• _Assigned task_
Keep the pictures out while you transcribe the listing below exactly.

═══ Source information

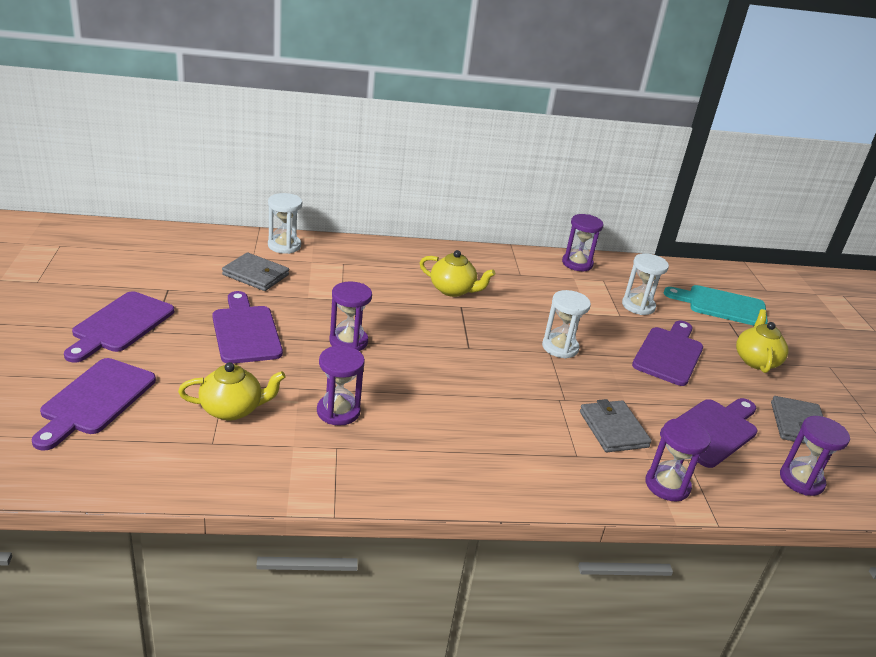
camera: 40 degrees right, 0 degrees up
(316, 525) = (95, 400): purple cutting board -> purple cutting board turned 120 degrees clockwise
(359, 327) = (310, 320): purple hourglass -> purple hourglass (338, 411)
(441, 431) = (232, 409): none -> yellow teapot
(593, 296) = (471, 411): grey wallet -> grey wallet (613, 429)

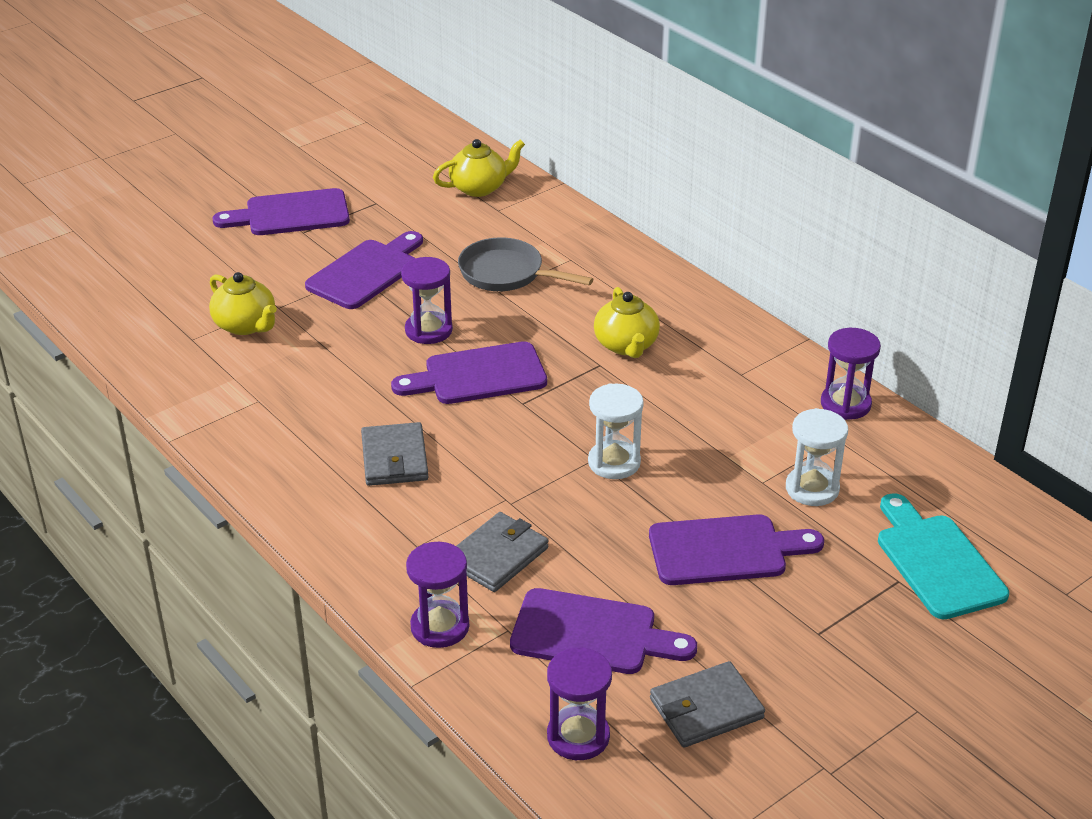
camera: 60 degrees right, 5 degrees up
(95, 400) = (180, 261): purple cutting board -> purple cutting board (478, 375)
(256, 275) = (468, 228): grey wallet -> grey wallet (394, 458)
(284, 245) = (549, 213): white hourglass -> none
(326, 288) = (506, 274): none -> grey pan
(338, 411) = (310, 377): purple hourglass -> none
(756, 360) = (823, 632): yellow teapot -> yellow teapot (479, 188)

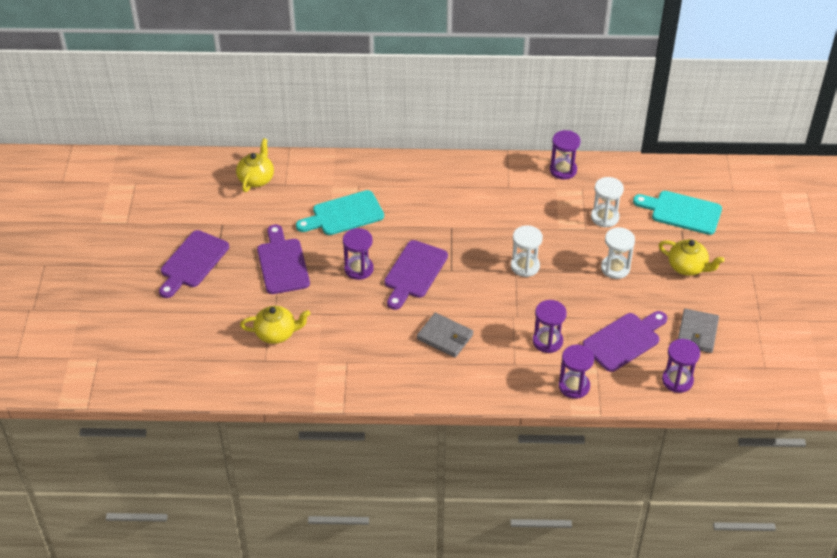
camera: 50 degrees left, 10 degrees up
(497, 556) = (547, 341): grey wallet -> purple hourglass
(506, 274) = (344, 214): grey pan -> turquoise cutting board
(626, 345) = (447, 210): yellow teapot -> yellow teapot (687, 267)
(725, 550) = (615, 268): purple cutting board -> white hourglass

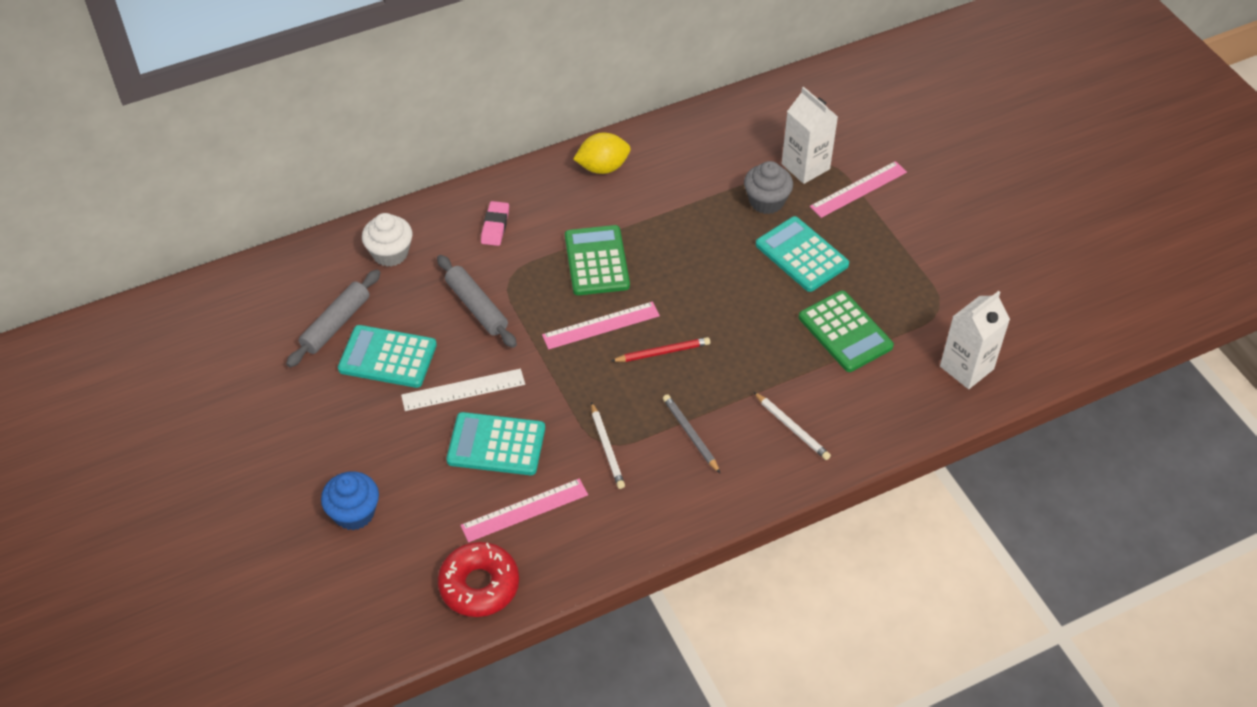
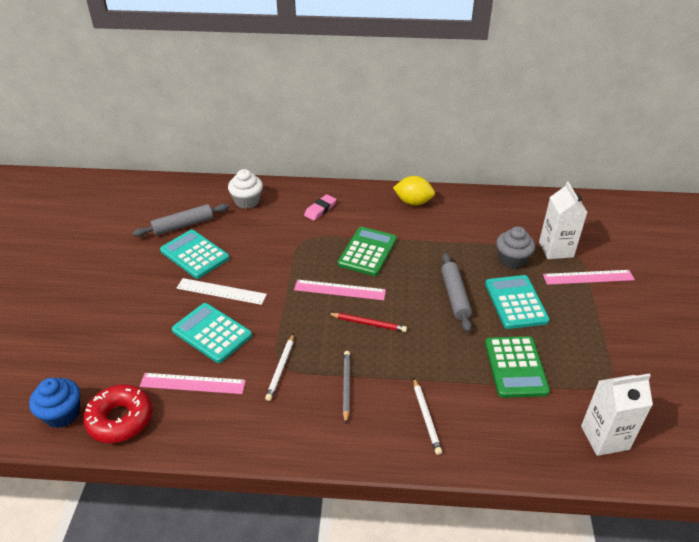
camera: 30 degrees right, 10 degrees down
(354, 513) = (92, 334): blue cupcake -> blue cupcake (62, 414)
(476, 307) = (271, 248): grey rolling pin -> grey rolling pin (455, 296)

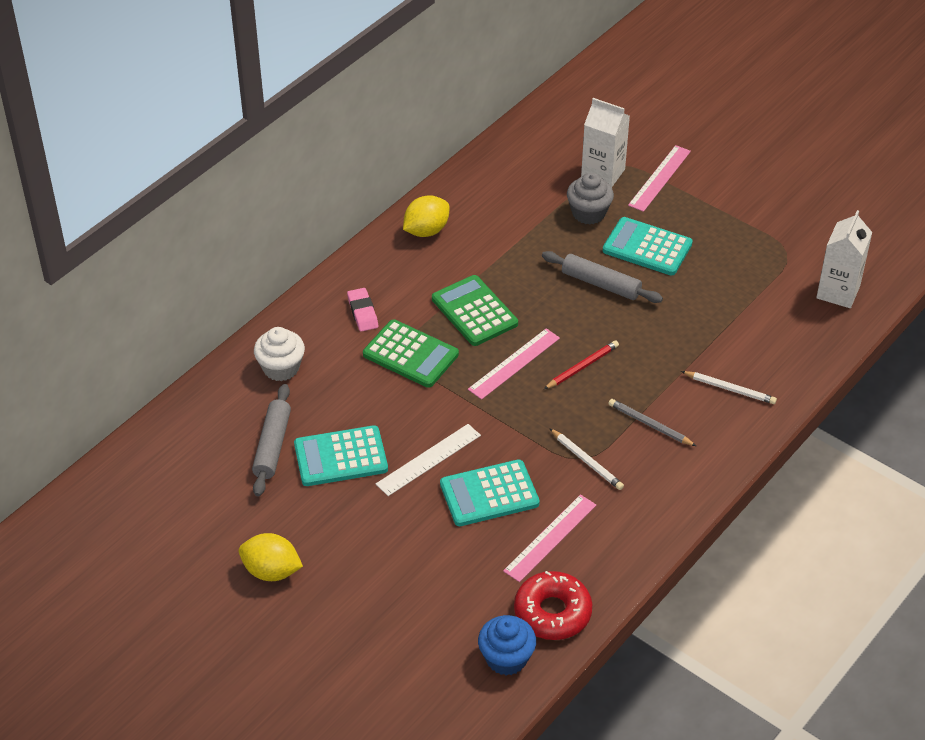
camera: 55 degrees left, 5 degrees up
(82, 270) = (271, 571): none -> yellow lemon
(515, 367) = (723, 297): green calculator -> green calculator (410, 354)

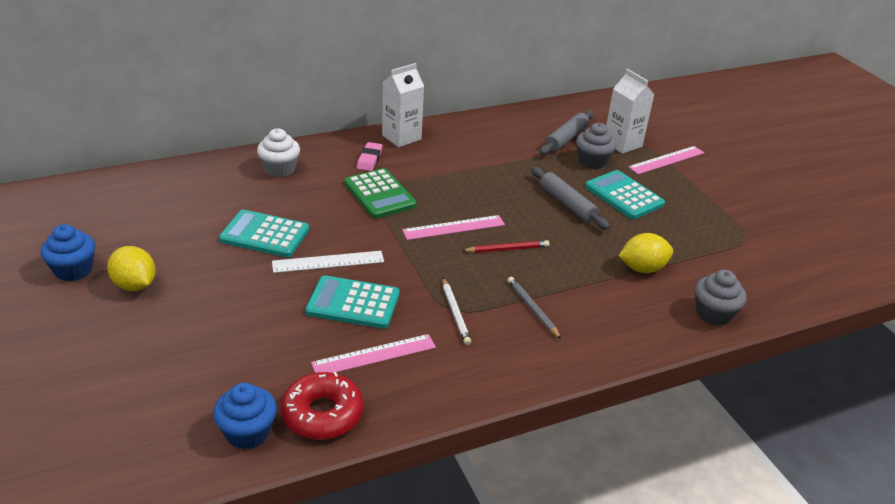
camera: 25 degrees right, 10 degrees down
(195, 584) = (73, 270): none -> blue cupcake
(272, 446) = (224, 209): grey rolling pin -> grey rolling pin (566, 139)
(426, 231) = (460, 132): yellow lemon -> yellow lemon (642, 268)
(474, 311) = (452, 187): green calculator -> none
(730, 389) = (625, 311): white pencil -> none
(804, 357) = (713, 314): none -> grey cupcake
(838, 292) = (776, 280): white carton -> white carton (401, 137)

══════

• _Written solution_
camera: 40 degrees right, 0 degrees up
(316, 525) = (95, 400): purple cutting board -> purple cutting board turned 120 degrees clockwise
(359, 327) = (310, 320): purple hourglass -> purple hourglass (338, 411)
(441, 431) = (232, 409): none -> yellow teapot
(593, 296) = (471, 411): grey wallet -> grey wallet (613, 429)

camera: 60 degrees right, 5 degrees up
(95, 400) = (180, 261): purple cutting board -> purple cutting board (478, 375)
(256, 275) = (468, 228): grey wallet -> grey wallet (394, 458)
(284, 245) = (549, 213): white hourglass -> none
(326, 288) = (506, 274): none -> grey pan
(338, 411) = (310, 377): purple hourglass -> none
(756, 360) = (823, 632): yellow teapot -> yellow teapot (479, 188)

camera: 50 degrees left, 10 degrees up
(497, 556) = (547, 341): grey wallet -> purple hourglass
(506, 274) = (344, 214): grey pan -> turquoise cutting board
(626, 345) = (447, 210): yellow teapot -> yellow teapot (687, 267)
(725, 550) = (615, 268): purple cutting board -> white hourglass

camera: 30 degrees right, 10 degrees down
(354, 513) = (92, 334): blue cupcake -> blue cupcake (62, 414)
(476, 307) = (271, 248): grey rolling pin -> grey rolling pin (455, 296)

camera: 55 degrees left, 5 degrees up
(82, 270) = (271, 571): none -> yellow lemon
(515, 367) = (723, 297): green calculator -> green calculator (410, 354)

camera: 25 degrees right, 10 degrees down
(195, 584) = (73, 270): none -> blue cupcake
(272, 446) = (224, 209): grey rolling pin -> grey rolling pin (566, 139)
(426, 231) = (460, 132): yellow lemon -> yellow lemon (642, 268)
(474, 311) = (452, 187): green calculator -> none
(730, 389) = (625, 311): white pencil -> none
(804, 357) = (713, 314): none -> grey cupcake
(838, 292) = (776, 280): white carton -> white carton (401, 137)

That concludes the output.